*WHAT TO PRODUCE:* Carry none of the pictures over; write out the complete data exactly.

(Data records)
_____

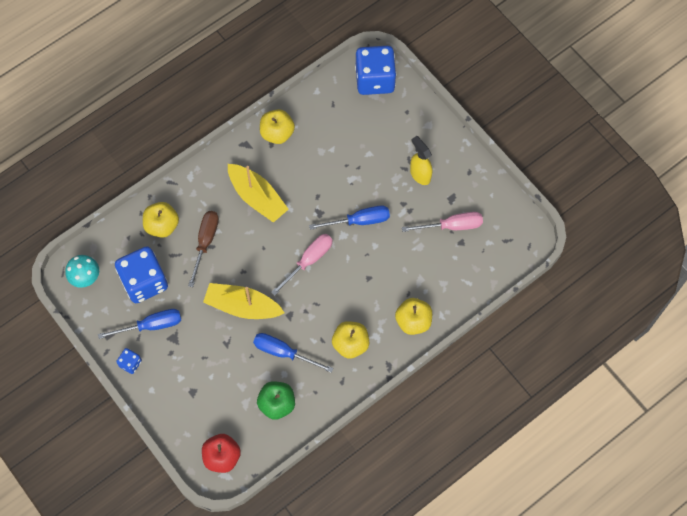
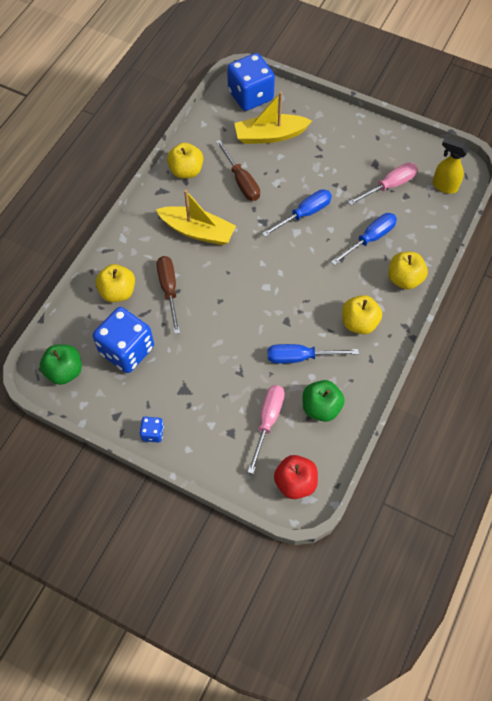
camera: 25 degrees left, 5 degrees down
(86, 278) = (64, 371): turquoise mushroom -> green apple
(151, 325) = (155, 388): blue screwdriver -> blue screwdriver (370, 239)
(242, 306) = (237, 332): yellow boat -> yellow boat (270, 135)
(308, 261) = (277, 266): pink screwdriver -> pink screwdriver (267, 421)
(320, 164) = (241, 181): none -> brown screwdriver
(420, 174) = (335, 155): yellow spray bottle -> yellow spray bottle (444, 186)

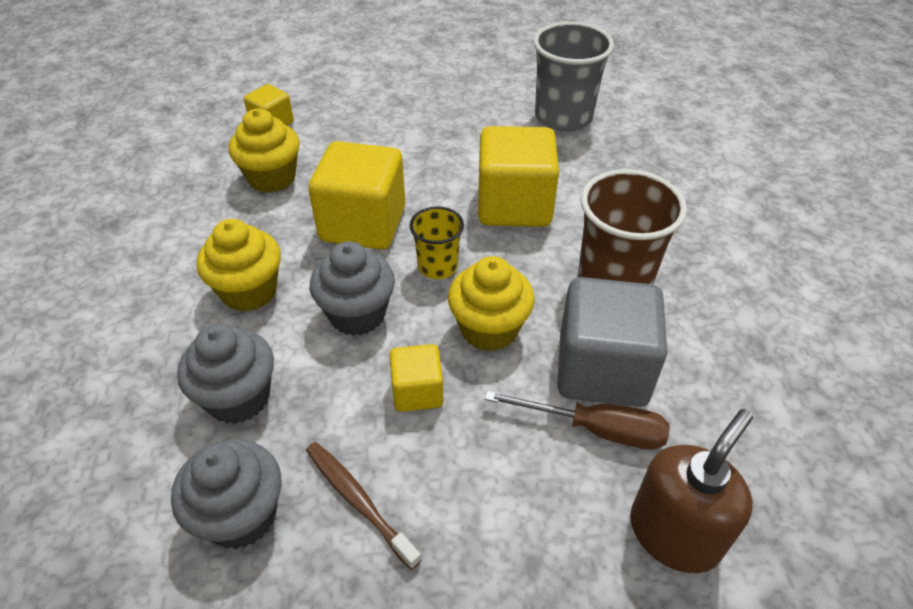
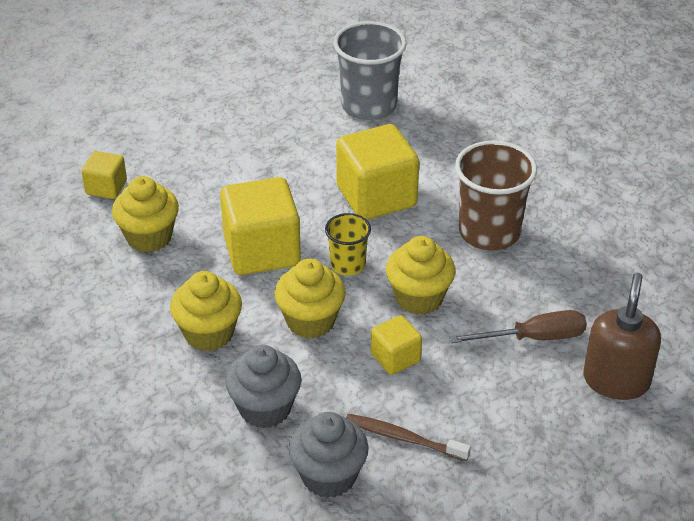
camera: 25 degrees left, 5 degrees down
(357, 314) = (310, 321): grey cupcake -> yellow cupcake
(602, 369) = (516, 298): grey cube -> none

_____

*WRITTEN REPLY:*
camera: 25 degrees left, 5 degrees down
(86, 278) = (64, 371): turquoise mushroom -> green apple
(151, 325) = (155, 388): blue screwdriver -> blue screwdriver (370, 239)
(242, 306) = (237, 332): yellow boat -> yellow boat (270, 135)
(308, 261) = (277, 266): pink screwdriver -> pink screwdriver (267, 421)
(320, 164) = (241, 181): none -> brown screwdriver
(420, 174) = (335, 155): yellow spray bottle -> yellow spray bottle (444, 186)

camera: 25 degrees left, 5 degrees down
(357, 314) = (310, 321): grey cupcake -> yellow cupcake
(602, 369) = (516, 298): grey cube -> none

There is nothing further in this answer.